● TASK DIRECTIONS:
Beginning with the line that contains "Final: [315,252,356,285] ->", transcribe every line down to the end of the entries, exactly, and no other lines.

(Collected data)
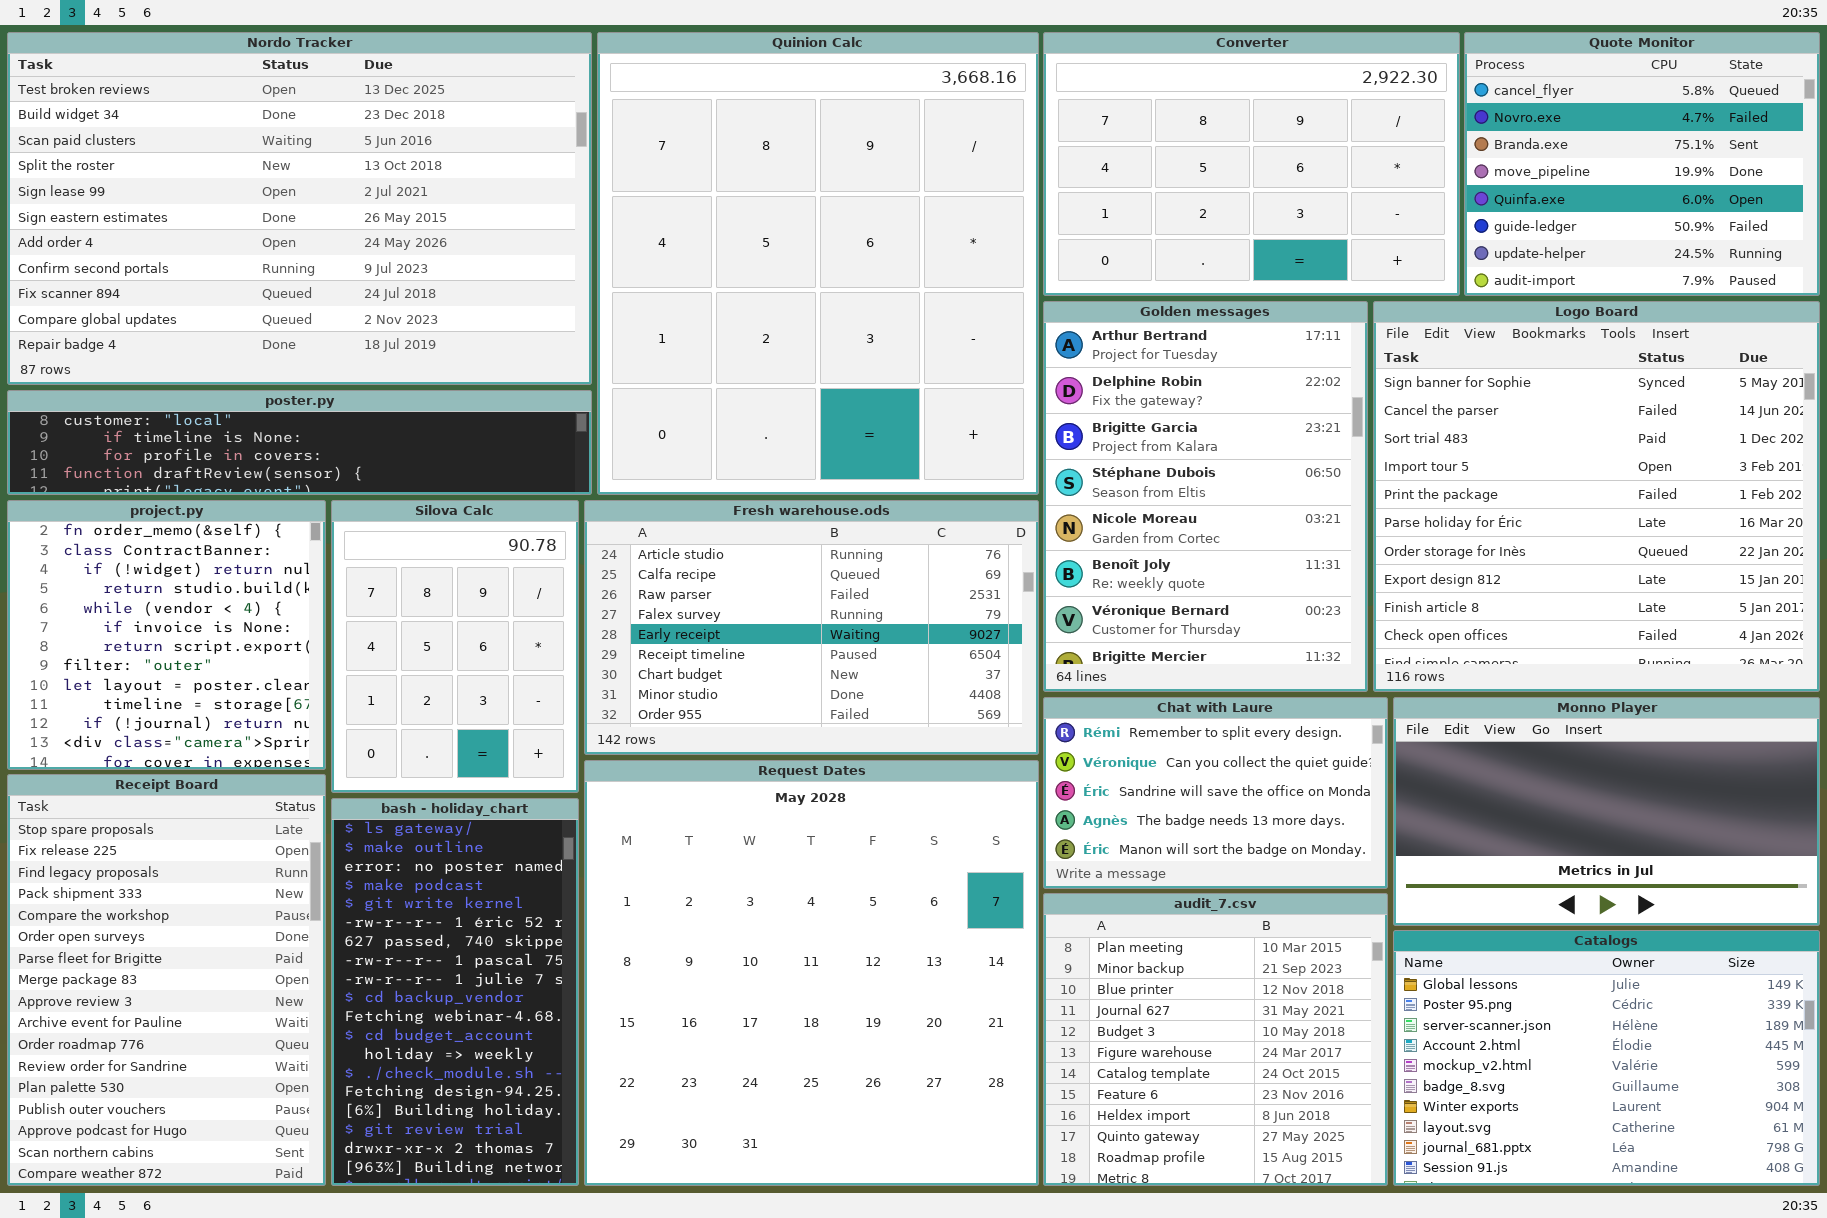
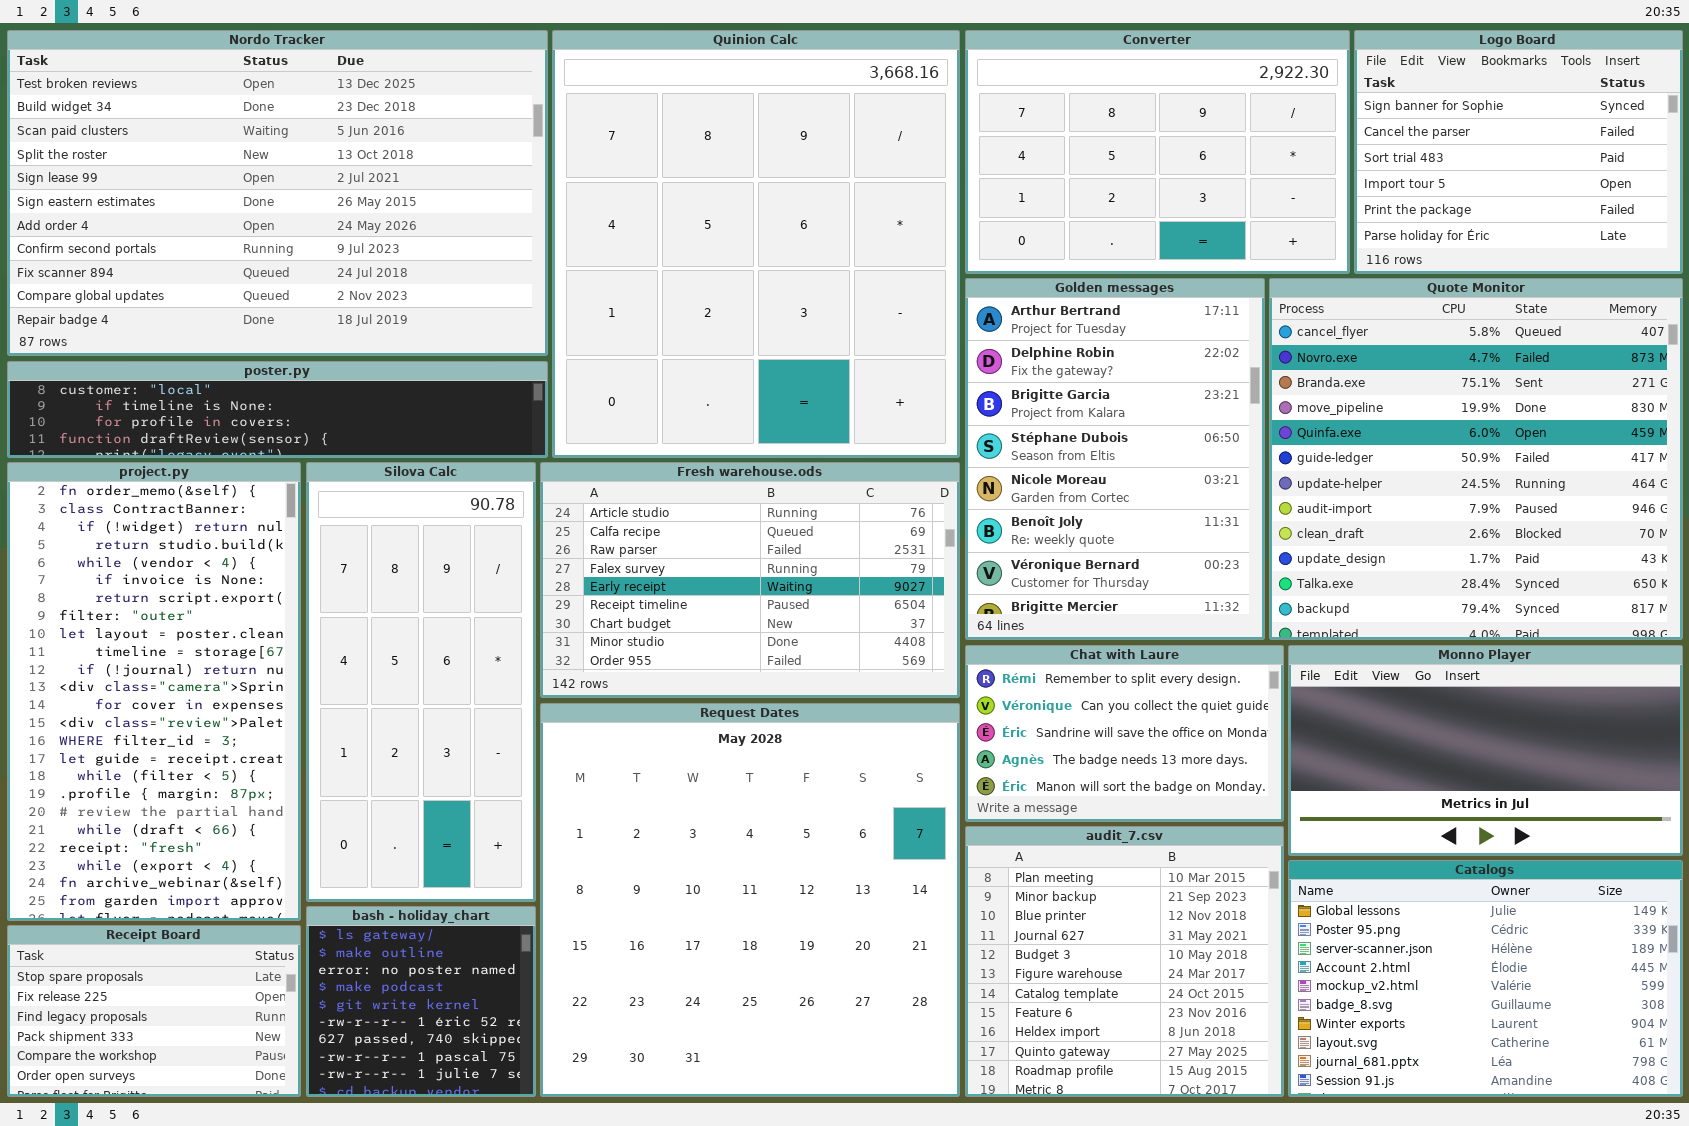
Quote Monitor: [1464,32,1820,296] -> [1269,278,1683,640], moved, resized
Logo Board: [1373,301,1820,692] -> [1354,30,1683,274], moved, resized
project.py: [7,500,326,770] -> [7,462,301,921], resized
Silova Calc: [331,500,579,793] -> [306,462,536,902], resized
Receipt Board: [7,774,326,1186] -> [7,925,301,1097], resized
bash - holiday_chart: [331,798,579,1186] -> [306,906,536,1097], resized

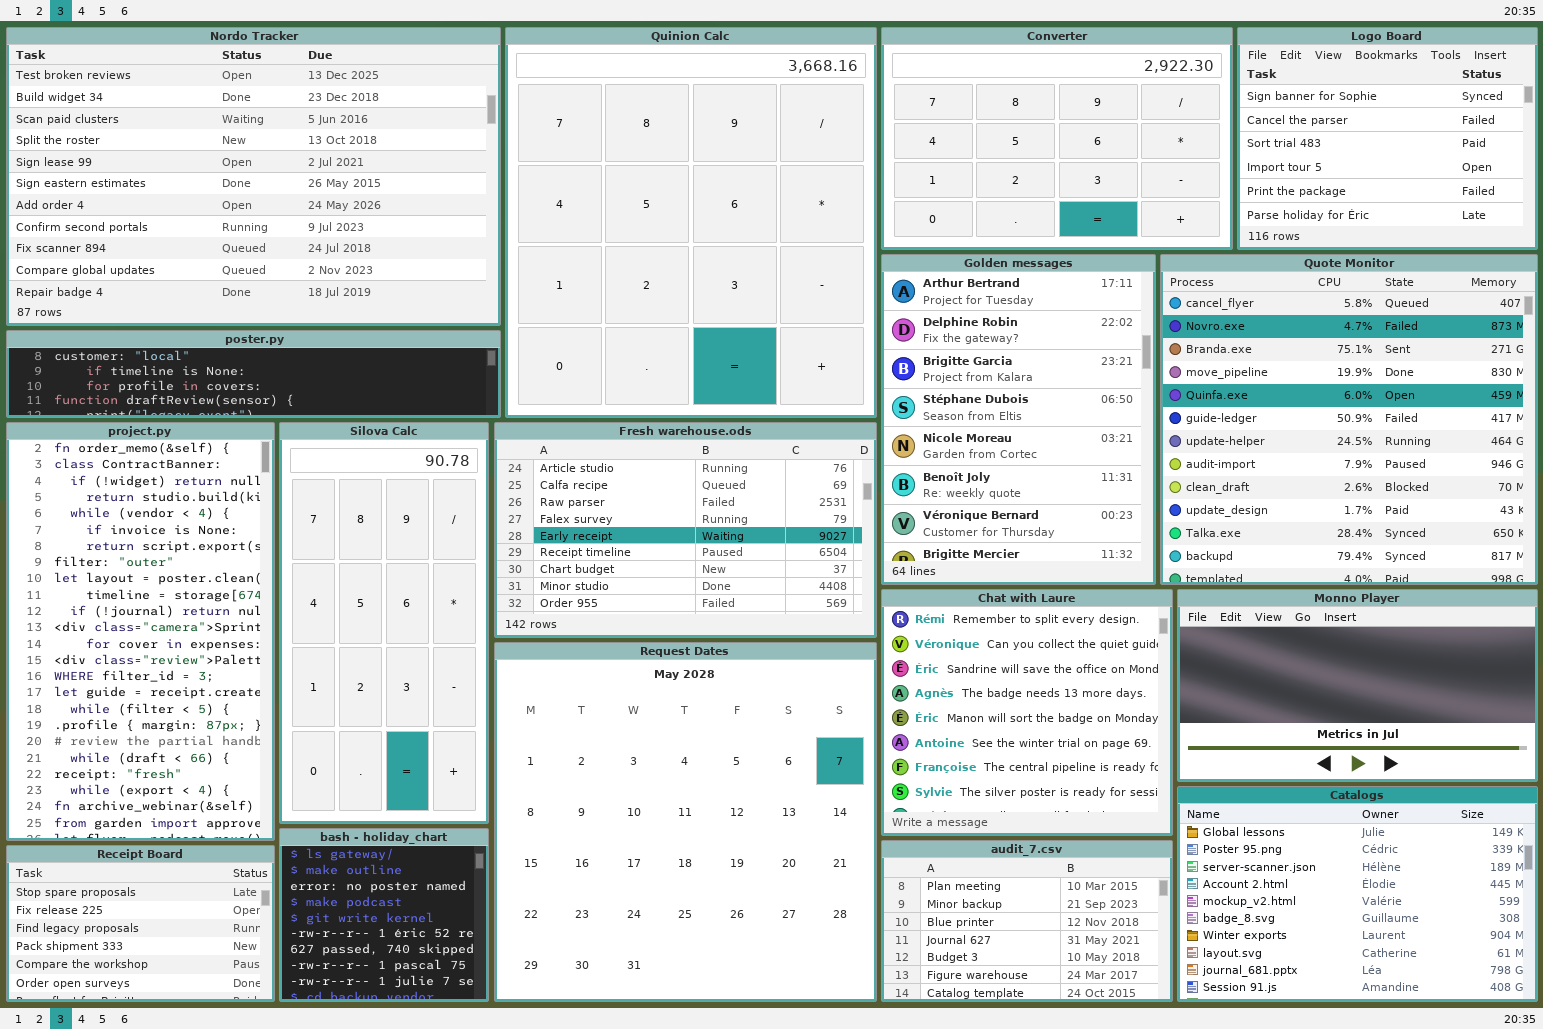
Chat with Laure: [965,645,1284,822] -> [881,589,1173,836], resized
audit_7.csv: [965,826,1284,1097] -> [881,840,1173,1002], resized

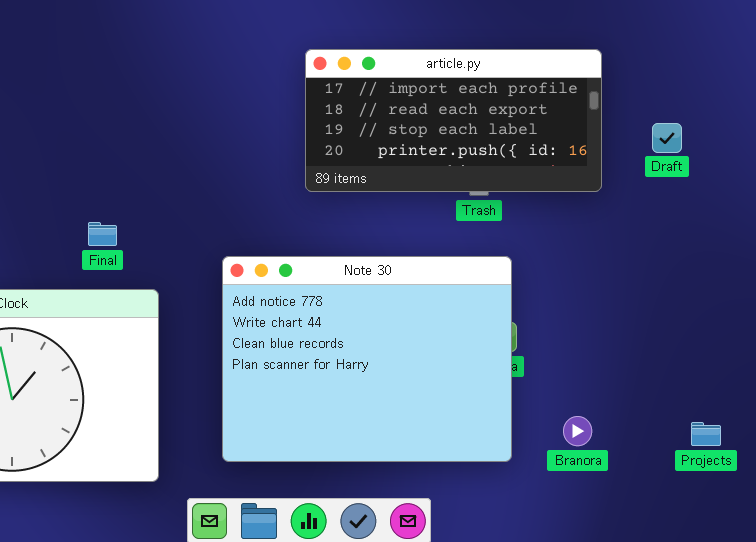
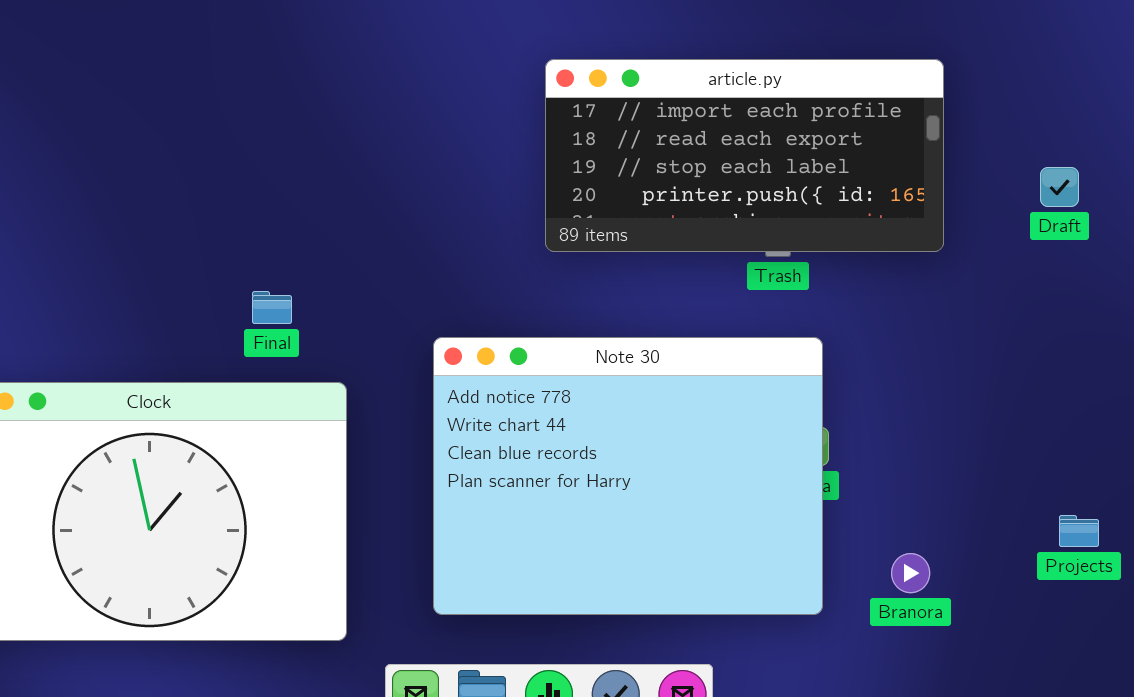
Draft: [652,123,682,153] -> [1040,167,1079,207], moved
Projects: [691,422,721,446] -> [1059,515,1099,547], moved

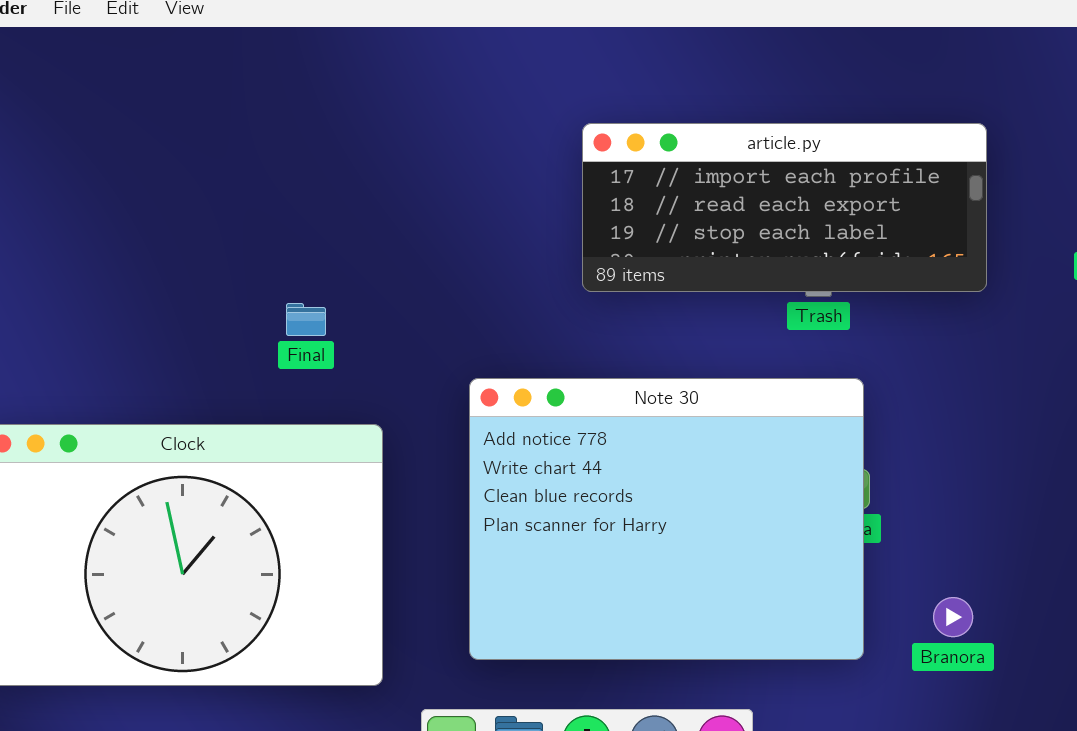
article.py: [545,59,944,252] -> [582,123,987,292], resized
Final: [252,291,292,324] -> [286,303,326,336], moved

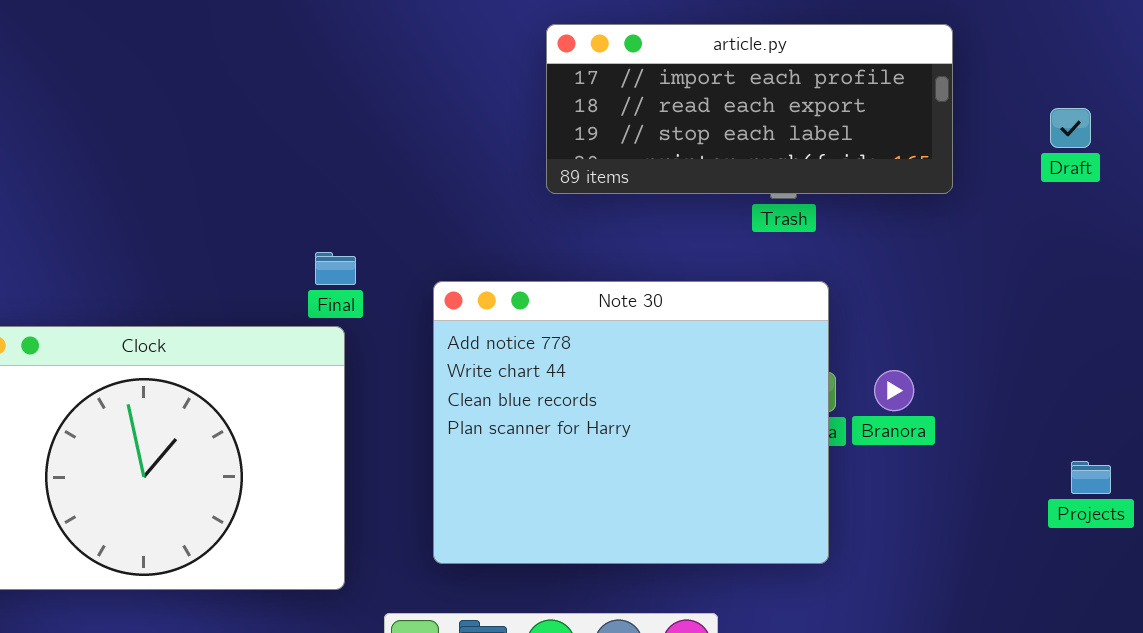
Final: [286,303,326,336] -> [315,252,356,285], moved
Branora: [933,597,973,637] -> [874,370,914,411], moved

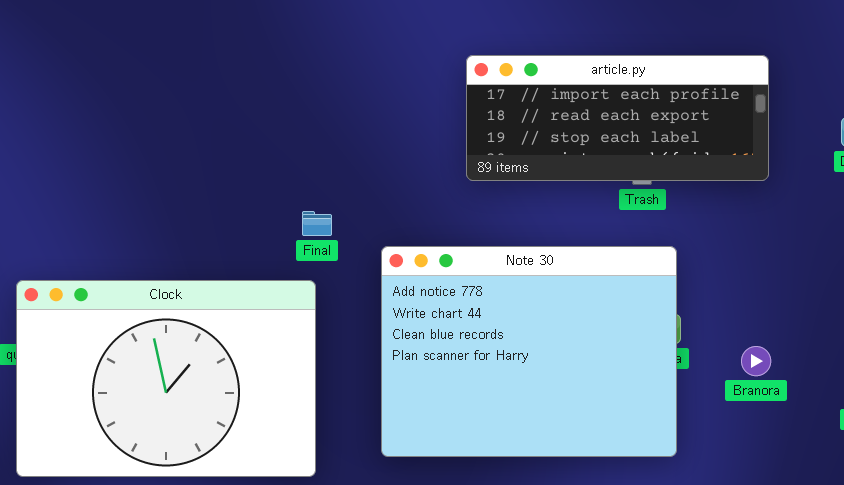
Final: [315,252,356,285] -> [302,211,332,236], moved
Branora: [874,370,914,411] -> [741,346,771,376], moved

● SOLUTION:
Final: [315,252,356,285] -> [302,211,332,236], moved
Branora: [874,370,914,411] -> [741,346,771,376], moved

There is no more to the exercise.